### WORK TASK
For the word "maison", copy every line of the material that includes it.

### DATA SHOWN
++++
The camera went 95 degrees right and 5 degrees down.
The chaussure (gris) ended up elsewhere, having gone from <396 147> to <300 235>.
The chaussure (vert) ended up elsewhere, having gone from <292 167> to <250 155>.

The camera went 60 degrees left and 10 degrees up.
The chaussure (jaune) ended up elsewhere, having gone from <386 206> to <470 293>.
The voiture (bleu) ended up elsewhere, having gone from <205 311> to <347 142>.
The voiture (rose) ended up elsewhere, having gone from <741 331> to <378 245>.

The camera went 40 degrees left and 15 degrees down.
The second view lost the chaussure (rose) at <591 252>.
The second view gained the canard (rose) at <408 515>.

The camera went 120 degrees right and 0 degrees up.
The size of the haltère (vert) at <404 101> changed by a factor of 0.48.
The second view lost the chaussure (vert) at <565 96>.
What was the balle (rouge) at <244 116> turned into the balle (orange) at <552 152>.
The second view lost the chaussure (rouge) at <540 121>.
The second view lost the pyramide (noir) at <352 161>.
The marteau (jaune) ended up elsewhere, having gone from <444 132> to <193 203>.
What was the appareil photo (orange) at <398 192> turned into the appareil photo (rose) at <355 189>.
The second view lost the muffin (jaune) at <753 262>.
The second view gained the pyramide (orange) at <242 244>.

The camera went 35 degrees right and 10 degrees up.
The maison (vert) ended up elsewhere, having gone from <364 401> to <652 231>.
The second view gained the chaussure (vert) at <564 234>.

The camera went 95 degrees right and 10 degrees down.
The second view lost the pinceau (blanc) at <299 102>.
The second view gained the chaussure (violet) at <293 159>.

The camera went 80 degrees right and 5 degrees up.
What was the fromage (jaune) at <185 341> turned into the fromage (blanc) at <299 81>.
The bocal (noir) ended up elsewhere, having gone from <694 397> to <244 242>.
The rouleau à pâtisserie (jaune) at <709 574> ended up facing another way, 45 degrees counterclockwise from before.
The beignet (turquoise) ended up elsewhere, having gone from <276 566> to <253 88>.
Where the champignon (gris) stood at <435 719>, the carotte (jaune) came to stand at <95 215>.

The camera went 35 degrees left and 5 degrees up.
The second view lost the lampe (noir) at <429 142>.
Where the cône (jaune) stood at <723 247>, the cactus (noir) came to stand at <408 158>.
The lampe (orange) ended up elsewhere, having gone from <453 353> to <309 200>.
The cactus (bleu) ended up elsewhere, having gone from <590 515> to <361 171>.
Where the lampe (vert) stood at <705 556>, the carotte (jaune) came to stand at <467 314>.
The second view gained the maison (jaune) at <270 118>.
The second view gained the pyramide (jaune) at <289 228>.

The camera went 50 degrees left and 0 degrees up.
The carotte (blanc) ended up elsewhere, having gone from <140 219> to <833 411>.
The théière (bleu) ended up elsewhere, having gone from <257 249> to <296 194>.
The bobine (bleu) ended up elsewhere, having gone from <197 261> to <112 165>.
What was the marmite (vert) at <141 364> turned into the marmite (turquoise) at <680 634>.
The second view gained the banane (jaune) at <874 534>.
++++
### OUTPUT OF THE TASK
The maison (vert) ended up elsewhere, having gone from <364 401> to <652 231>.
The second view gained the maison (jaune) at <270 118>.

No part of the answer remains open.